## WORK INSTRUCTIONS
Lines below that hold the word "brown" must be copied in full.
[TASK INPUTS]
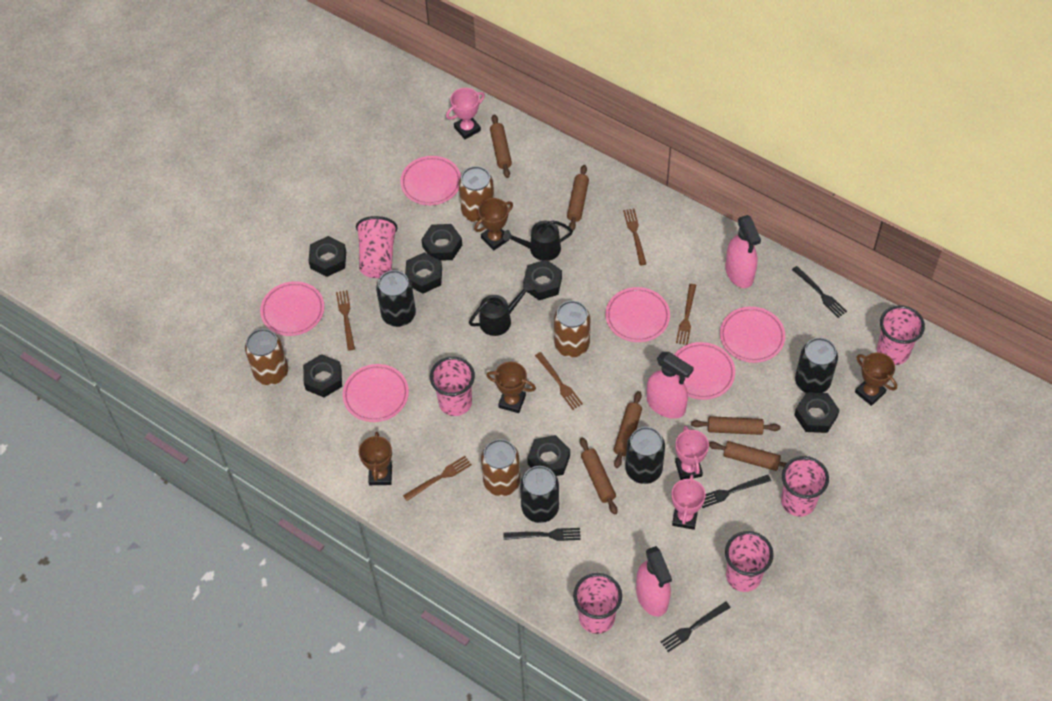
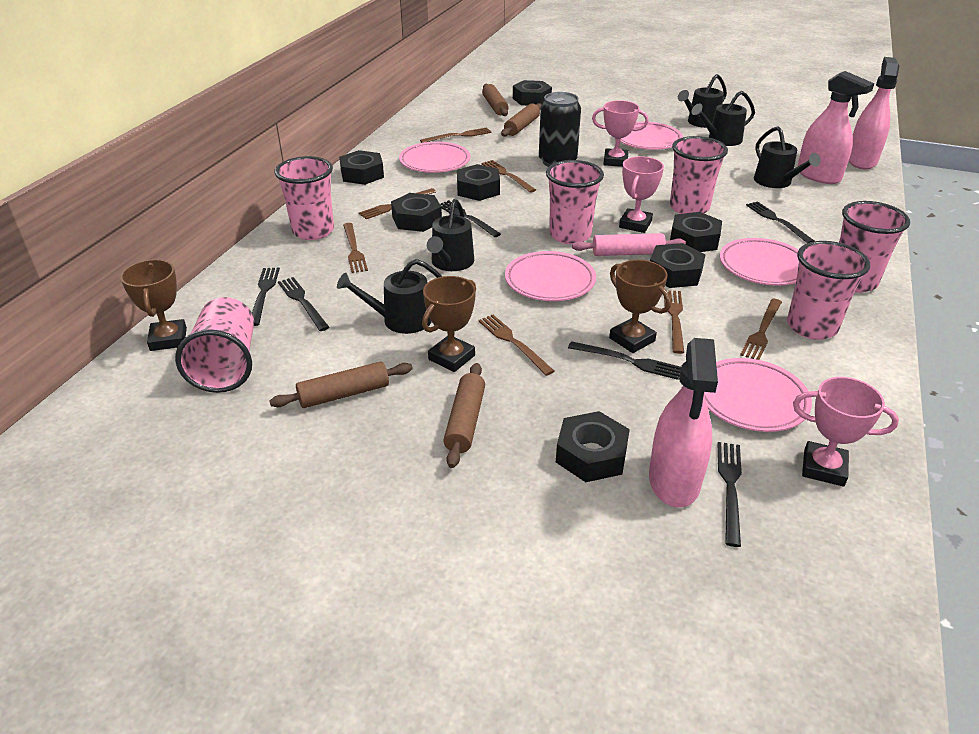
black can: 4 -> 1
black fork: 4 -> 6
black watering can: 2 -> 5
brown can: 4 -> 0
brown fork: 5 -> 7
brown rolling pin: 6 -> 4
brown trophy: 4 -> 3
pink plate: 6 -> 5
pink rolling pin: 0 -> 1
[/TASK INPUTS]
## SOLUTION TO THE EXERCISE
brown can: 4 -> 0
brown fork: 5 -> 7
brown rolling pin: 6 -> 4
brown trophy: 4 -> 3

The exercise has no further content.